= Beginning of Section =

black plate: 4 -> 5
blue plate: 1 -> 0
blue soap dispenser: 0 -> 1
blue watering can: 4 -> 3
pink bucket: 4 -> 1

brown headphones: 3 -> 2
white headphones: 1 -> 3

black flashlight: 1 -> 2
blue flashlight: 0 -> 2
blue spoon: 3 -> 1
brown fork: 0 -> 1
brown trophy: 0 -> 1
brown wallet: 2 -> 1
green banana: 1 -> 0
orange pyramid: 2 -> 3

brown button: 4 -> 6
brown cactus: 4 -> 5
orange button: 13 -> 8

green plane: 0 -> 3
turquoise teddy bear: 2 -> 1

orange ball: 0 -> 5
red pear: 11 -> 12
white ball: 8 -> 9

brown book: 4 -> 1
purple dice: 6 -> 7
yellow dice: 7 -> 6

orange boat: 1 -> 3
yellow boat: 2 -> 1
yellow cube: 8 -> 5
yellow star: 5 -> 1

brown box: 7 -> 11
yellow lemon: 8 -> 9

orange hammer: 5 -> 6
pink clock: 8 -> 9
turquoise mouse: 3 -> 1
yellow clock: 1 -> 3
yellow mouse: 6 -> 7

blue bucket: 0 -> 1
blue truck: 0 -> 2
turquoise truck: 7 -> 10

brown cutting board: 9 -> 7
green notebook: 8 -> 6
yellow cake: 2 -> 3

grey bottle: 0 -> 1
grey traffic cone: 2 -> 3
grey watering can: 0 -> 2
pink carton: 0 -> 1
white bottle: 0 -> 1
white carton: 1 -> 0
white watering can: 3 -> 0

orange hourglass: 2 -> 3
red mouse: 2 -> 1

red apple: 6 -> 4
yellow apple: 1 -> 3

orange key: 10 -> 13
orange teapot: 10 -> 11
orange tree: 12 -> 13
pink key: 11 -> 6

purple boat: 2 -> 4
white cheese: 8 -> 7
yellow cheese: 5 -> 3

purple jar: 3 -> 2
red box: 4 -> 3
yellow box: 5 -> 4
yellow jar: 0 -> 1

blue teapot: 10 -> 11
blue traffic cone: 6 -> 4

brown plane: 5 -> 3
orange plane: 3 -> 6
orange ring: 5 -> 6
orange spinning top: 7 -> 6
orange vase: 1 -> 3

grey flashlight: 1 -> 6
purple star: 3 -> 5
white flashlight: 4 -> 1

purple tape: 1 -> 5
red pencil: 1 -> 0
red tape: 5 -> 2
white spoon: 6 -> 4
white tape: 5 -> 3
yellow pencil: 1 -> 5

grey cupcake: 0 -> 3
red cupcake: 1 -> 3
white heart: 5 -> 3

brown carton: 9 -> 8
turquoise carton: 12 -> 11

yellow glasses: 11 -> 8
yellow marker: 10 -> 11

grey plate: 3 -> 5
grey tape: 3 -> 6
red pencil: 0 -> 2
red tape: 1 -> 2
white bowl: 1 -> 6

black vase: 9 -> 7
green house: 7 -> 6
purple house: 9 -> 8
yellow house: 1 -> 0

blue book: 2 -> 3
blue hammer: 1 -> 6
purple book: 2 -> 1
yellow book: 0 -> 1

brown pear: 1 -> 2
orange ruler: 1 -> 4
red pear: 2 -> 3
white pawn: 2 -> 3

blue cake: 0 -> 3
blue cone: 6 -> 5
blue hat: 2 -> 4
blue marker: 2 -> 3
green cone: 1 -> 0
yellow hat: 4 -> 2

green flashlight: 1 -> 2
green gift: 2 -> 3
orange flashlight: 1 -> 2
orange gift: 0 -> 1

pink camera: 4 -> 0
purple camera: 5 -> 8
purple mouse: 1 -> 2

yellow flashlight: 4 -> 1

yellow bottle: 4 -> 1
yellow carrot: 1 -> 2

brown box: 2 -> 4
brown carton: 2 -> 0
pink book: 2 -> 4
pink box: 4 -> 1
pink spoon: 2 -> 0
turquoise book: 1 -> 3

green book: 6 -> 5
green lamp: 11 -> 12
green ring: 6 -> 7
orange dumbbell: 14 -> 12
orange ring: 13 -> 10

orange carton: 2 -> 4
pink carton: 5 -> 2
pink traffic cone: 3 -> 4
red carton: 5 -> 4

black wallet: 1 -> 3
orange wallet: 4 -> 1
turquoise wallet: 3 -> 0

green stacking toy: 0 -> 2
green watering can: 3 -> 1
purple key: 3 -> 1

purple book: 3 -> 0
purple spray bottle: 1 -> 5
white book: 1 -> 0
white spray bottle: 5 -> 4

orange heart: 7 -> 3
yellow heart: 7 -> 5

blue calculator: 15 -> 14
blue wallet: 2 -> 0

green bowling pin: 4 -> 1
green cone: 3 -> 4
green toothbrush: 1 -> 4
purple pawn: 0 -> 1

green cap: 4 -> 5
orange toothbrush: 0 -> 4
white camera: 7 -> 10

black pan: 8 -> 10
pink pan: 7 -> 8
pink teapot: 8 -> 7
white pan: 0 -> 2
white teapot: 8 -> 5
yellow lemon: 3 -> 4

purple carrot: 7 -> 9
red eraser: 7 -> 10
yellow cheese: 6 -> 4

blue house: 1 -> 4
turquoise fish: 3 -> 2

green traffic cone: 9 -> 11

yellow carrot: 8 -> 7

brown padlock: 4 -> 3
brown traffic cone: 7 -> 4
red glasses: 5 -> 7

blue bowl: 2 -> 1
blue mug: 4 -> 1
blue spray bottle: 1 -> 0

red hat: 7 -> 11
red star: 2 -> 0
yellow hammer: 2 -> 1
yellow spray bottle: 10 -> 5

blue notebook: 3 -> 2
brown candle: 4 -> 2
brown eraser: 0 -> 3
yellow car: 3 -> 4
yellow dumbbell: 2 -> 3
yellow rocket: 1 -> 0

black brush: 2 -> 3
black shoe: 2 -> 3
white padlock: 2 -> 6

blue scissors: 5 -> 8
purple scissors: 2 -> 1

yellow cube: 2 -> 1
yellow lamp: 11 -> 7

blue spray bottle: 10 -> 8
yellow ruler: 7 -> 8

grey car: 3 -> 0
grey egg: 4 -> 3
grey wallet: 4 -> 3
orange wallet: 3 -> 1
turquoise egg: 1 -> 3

= End of Section =

WHAT YOU NEED TO DO: From the line with "yellow cube: 2 -> 1" to the last line of the material, give every line again exactly, and only those lines.

EXPECTED OUTPUT:
yellow cube: 2 -> 1
yellow lamp: 11 -> 7

blue spray bottle: 10 -> 8
yellow ruler: 7 -> 8

grey car: 3 -> 0
grey egg: 4 -> 3
grey wallet: 4 -> 3
orange wallet: 3 -> 1
turquoise egg: 1 -> 3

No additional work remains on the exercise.